### [Action item]
Would you please repeat exactly the lines from the one containing "(263, 263) = (556, 131): none -> green pear" to the end of the records, both included, and leave out the rest?

Scene change data:
+---+
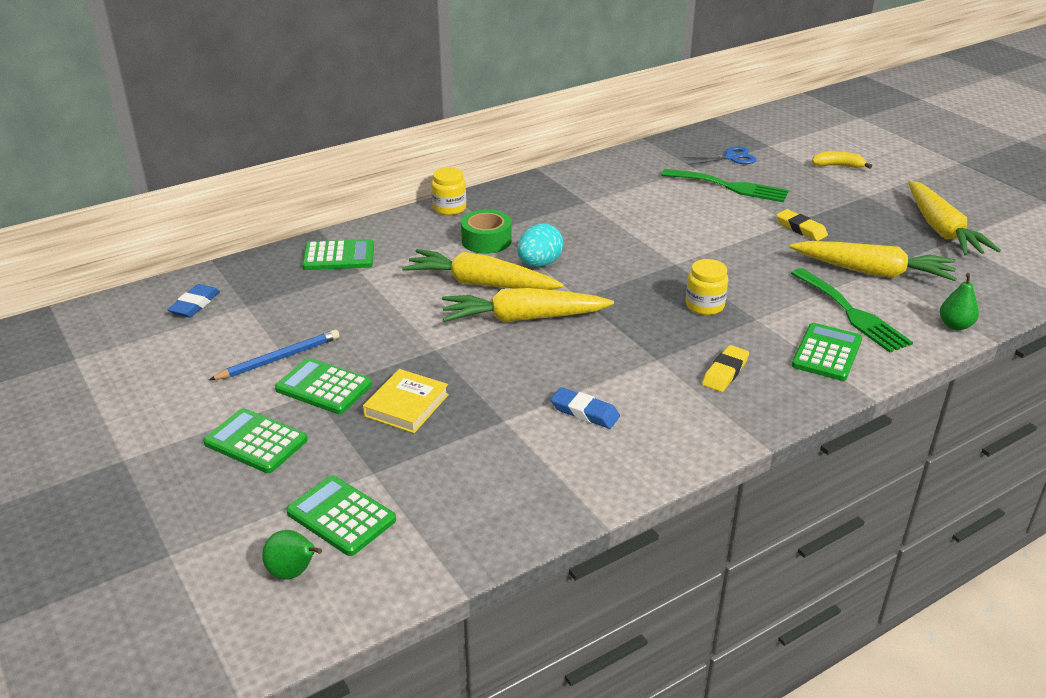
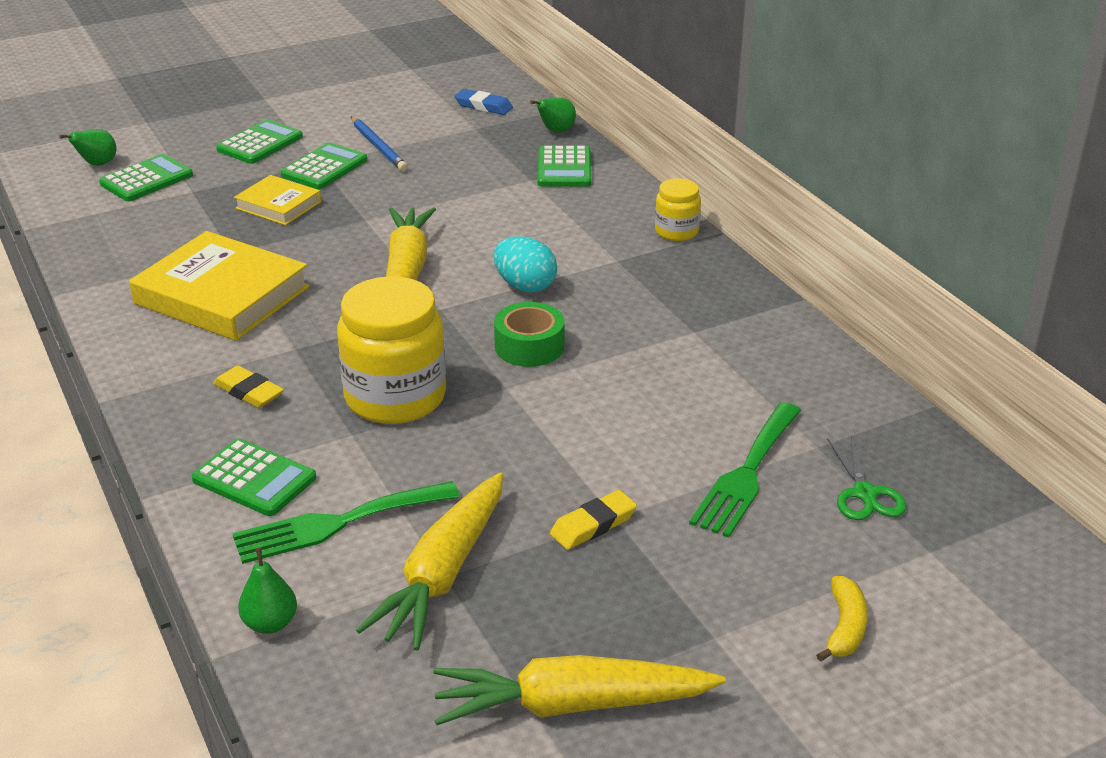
camera: 95 degrees right, 0 degrees up
(263, 263) = (556, 131): none -> green pear
(481, 284) = (486, 247): yellow carrot -> none
(486, 241) = (588, 253): green tape -> green tape (529, 346)
(585, 412) = (222, 295): blue eraser -> yellow book
(704, 305) = (395, 397): yellow jar -> yellow jar, size x1.94
(731, 158) = (865, 493): blue scissors -> green scissors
+---+
### [Task answer]
(263, 263) = (556, 131): none -> green pear
(481, 284) = (486, 247): yellow carrot -> none
(486, 241) = (588, 253): green tape -> green tape (529, 346)
(585, 412) = (222, 295): blue eraser -> yellow book
(704, 305) = (395, 397): yellow jar -> yellow jar, size x1.94
(731, 158) = (865, 493): blue scissors -> green scissors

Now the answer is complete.